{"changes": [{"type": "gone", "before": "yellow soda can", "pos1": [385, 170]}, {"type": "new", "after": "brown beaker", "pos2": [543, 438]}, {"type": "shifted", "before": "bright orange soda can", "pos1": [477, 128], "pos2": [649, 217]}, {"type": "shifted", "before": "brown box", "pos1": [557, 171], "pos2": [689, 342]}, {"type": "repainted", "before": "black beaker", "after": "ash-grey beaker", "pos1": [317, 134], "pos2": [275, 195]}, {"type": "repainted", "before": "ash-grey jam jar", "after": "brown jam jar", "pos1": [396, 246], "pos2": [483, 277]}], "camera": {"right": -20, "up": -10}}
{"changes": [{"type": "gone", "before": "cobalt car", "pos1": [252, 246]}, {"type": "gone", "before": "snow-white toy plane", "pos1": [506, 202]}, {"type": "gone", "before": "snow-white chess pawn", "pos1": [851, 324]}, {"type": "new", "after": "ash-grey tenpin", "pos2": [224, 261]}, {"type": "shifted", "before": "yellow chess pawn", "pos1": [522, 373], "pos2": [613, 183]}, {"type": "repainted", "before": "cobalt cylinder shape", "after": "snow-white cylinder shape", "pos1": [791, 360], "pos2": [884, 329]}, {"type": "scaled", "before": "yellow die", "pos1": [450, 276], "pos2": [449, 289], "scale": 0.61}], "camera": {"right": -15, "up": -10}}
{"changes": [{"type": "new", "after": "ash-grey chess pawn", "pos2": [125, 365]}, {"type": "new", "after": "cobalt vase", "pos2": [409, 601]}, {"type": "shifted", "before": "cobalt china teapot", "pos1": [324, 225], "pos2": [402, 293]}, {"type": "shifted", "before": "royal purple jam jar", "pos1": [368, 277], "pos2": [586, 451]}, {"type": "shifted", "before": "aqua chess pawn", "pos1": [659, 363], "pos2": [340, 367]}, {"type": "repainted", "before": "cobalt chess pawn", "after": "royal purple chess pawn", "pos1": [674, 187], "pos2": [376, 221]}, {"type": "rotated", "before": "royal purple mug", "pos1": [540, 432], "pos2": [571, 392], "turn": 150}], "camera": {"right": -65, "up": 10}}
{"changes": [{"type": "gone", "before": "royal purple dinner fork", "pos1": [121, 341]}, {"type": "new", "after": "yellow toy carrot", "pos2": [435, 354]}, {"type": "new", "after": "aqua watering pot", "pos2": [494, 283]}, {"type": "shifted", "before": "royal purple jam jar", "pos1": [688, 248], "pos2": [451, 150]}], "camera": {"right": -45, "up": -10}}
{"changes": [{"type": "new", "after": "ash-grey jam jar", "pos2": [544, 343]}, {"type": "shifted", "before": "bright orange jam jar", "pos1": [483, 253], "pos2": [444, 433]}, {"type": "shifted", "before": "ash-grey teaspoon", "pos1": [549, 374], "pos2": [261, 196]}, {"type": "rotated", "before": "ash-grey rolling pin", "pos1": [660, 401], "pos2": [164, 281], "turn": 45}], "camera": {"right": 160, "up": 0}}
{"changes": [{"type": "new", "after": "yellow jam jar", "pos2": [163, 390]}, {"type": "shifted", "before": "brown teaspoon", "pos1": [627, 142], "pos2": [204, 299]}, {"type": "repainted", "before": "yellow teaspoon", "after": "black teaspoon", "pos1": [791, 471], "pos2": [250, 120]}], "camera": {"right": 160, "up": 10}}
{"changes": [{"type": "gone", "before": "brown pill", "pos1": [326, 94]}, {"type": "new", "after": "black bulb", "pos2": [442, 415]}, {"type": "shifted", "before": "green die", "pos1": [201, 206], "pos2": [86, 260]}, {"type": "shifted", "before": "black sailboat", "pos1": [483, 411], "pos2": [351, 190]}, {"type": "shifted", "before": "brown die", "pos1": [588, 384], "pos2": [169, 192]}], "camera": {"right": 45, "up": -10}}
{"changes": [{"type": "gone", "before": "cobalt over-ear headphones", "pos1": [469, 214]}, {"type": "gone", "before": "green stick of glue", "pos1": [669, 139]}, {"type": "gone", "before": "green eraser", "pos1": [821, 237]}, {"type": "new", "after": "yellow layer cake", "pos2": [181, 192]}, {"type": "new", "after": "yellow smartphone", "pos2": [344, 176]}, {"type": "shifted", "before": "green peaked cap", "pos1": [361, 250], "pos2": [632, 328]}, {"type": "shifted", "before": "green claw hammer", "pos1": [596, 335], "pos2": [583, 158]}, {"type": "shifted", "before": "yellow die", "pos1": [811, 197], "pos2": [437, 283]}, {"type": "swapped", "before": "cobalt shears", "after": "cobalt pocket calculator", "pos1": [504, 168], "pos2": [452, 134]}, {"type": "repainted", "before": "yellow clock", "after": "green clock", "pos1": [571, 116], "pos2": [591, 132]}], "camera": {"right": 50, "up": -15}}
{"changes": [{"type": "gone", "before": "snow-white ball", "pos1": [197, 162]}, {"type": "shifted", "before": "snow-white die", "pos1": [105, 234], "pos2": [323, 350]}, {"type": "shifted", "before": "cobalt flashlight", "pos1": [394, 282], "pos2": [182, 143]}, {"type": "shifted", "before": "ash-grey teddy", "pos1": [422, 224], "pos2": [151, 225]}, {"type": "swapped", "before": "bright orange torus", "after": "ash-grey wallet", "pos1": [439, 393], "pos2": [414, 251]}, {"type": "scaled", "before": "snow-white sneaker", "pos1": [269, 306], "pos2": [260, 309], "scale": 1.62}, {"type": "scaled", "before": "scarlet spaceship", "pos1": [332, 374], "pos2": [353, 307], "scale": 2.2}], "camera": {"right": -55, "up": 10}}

★ ★ ★

ABOUT THIS EXERCISE => The data above must be repeated in its entirety, exactly as given.

SOLUTION =>
{"changes": [{"type": "gone", "before": "yellow soda can", "pos1": [385, 170]}, {"type": "new", "after": "brown beaker", "pos2": [543, 438]}, {"type": "shifted", "before": "bright orange soda can", "pos1": [477, 128], "pos2": [649, 217]}, {"type": "shifted", "before": "brown box", "pos1": [557, 171], "pos2": [689, 342]}, {"type": "repainted", "before": "black beaker", "after": "ash-grey beaker", "pos1": [317, 134], "pos2": [275, 195]}, {"type": "repainted", "before": "ash-grey jam jar", "after": "brown jam jar", "pos1": [396, 246], "pos2": [483, 277]}], "camera": {"right": -20, "up": -10}}
{"changes": [{"type": "gone", "before": "cobalt car", "pos1": [252, 246]}, {"type": "gone", "before": "snow-white toy plane", "pos1": [506, 202]}, {"type": "gone", "before": "snow-white chess pawn", "pos1": [851, 324]}, {"type": "new", "after": "ash-grey tenpin", "pos2": [224, 261]}, {"type": "shifted", "before": "yellow chess pawn", "pos1": [522, 373], "pos2": [613, 183]}, {"type": "repainted", "before": "cobalt cylinder shape", "after": "snow-white cylinder shape", "pos1": [791, 360], "pos2": [884, 329]}, {"type": "scaled", "before": "yellow die", "pos1": [450, 276], "pos2": [449, 289], "scale": 0.61}], "camera": {"right": -15, "up": -10}}
{"changes": [{"type": "new", "after": "ash-grey chess pawn", "pos2": [125, 365]}, {"type": "new", "after": "cobalt vase", "pos2": [409, 601]}, {"type": "shifted", "before": "cobalt china teapot", "pos1": [324, 225], "pos2": [402, 293]}, {"type": "shifted", "before": "royal purple jam jar", "pos1": [368, 277], "pos2": [586, 451]}, {"type": "shifted", "before": "aqua chess pawn", "pos1": [659, 363], "pos2": [340, 367]}, {"type": "repainted", "before": "cobalt chess pawn", "after": "royal purple chess pawn", "pos1": [674, 187], "pos2": [376, 221]}, {"type": "rotated", "before": "royal purple mug", "pos1": [540, 432], "pos2": [571, 392], "turn": 150}], "camera": {"right": -65, "up": 10}}
{"changes": [{"type": "gone", "before": "royal purple dinner fork", "pos1": [121, 341]}, {"type": "new", "after": "yellow toy carrot", "pos2": [435, 354]}, {"type": "new", "after": "aqua watering pot", "pos2": [494, 283]}, {"type": "shifted", "before": "royal purple jam jar", "pos1": [688, 248], "pos2": [451, 150]}], "camera": {"right": -45, "up": -10}}
{"changes": [{"type": "new", "after": "ash-grey jam jar", "pos2": [544, 343]}, {"type": "shifted", "before": "bright orange jam jar", "pos1": [483, 253], "pos2": [444, 433]}, {"type": "shifted", "before": "ash-grey teaspoon", "pos1": [549, 374], "pos2": [261, 196]}, {"type": "rotated", "before": "ash-grey rolling pin", "pos1": [660, 401], "pos2": [164, 281], "turn": 45}], "camera": {"right": 160, "up": 0}}
{"changes": [{"type": "new", "after": "yellow jam jar", "pos2": [163, 390]}, {"type": "shifted", "before": "brown teaspoon", "pos1": [627, 142], "pos2": [204, 299]}, {"type": "repainted", "before": "yellow teaspoon", "after": "black teaspoon", "pos1": [791, 471], "pos2": [250, 120]}], "camera": {"right": 160, "up": 10}}
{"changes": [{"type": "gone", "before": "brown pill", "pos1": [326, 94]}, {"type": "new", "after": "black bulb", "pos2": [442, 415]}, {"type": "shifted", "before": "green die", "pos1": [201, 206], "pos2": [86, 260]}, {"type": "shifted", "before": "black sailboat", "pos1": [483, 411], "pos2": [351, 190]}, {"type": "shifted", "before": "brown die", "pos1": [588, 384], "pos2": [169, 192]}], "camera": {"right": 45, "up": -10}}
{"changes": [{"type": "gone", "before": "cobalt over-ear headphones", "pos1": [469, 214]}, {"type": "gone", "before": "green stick of glue", "pos1": [669, 139]}, {"type": "gone", "before": "green eraser", "pos1": [821, 237]}, {"type": "new", "after": "yellow layer cake", "pos2": [181, 192]}, {"type": "new", "after": "yellow smartphone", "pos2": [344, 176]}, {"type": "shifted", "before": "green peaked cap", "pos1": [361, 250], "pos2": [632, 328]}, {"type": "shifted", "before": "green claw hammer", "pos1": [596, 335], "pos2": [583, 158]}, {"type": "shifted", "before": "yellow die", "pos1": [811, 197], "pos2": [437, 283]}, {"type": "swapped", "before": "cobalt shears", "after": "cobalt pocket calculator", "pos1": [504, 168], "pos2": [452, 134]}, {"type": "repainted", "before": "yellow clock", "after": "green clock", "pos1": [571, 116], "pos2": [591, 132]}], "camera": {"right": 50, "up": -15}}
{"changes": [{"type": "gone", "before": "snow-white ball", "pos1": [197, 162]}, {"type": "shifted", "before": "snow-white die", "pos1": [105, 234], "pos2": [323, 350]}, {"type": "shifted", "before": "cobalt flashlight", "pos1": [394, 282], "pos2": [182, 143]}, {"type": "shifted", "before": "ash-grey teddy", "pos1": [422, 224], "pos2": [151, 225]}, {"type": "swapped", "before": "bright orange torus", "after": "ash-grey wallet", "pos1": [439, 393], "pos2": [414, 251]}, {"type": "scaled", "before": "snow-white sneaker", "pos1": [269, 306], "pos2": [260, 309], "scale": 1.62}, {"type": "scaled", "before": "scarlet spaceship", "pos1": [332, 374], "pos2": [353, 307], "scale": 2.2}], "camera": {"right": -55, "up": 10}}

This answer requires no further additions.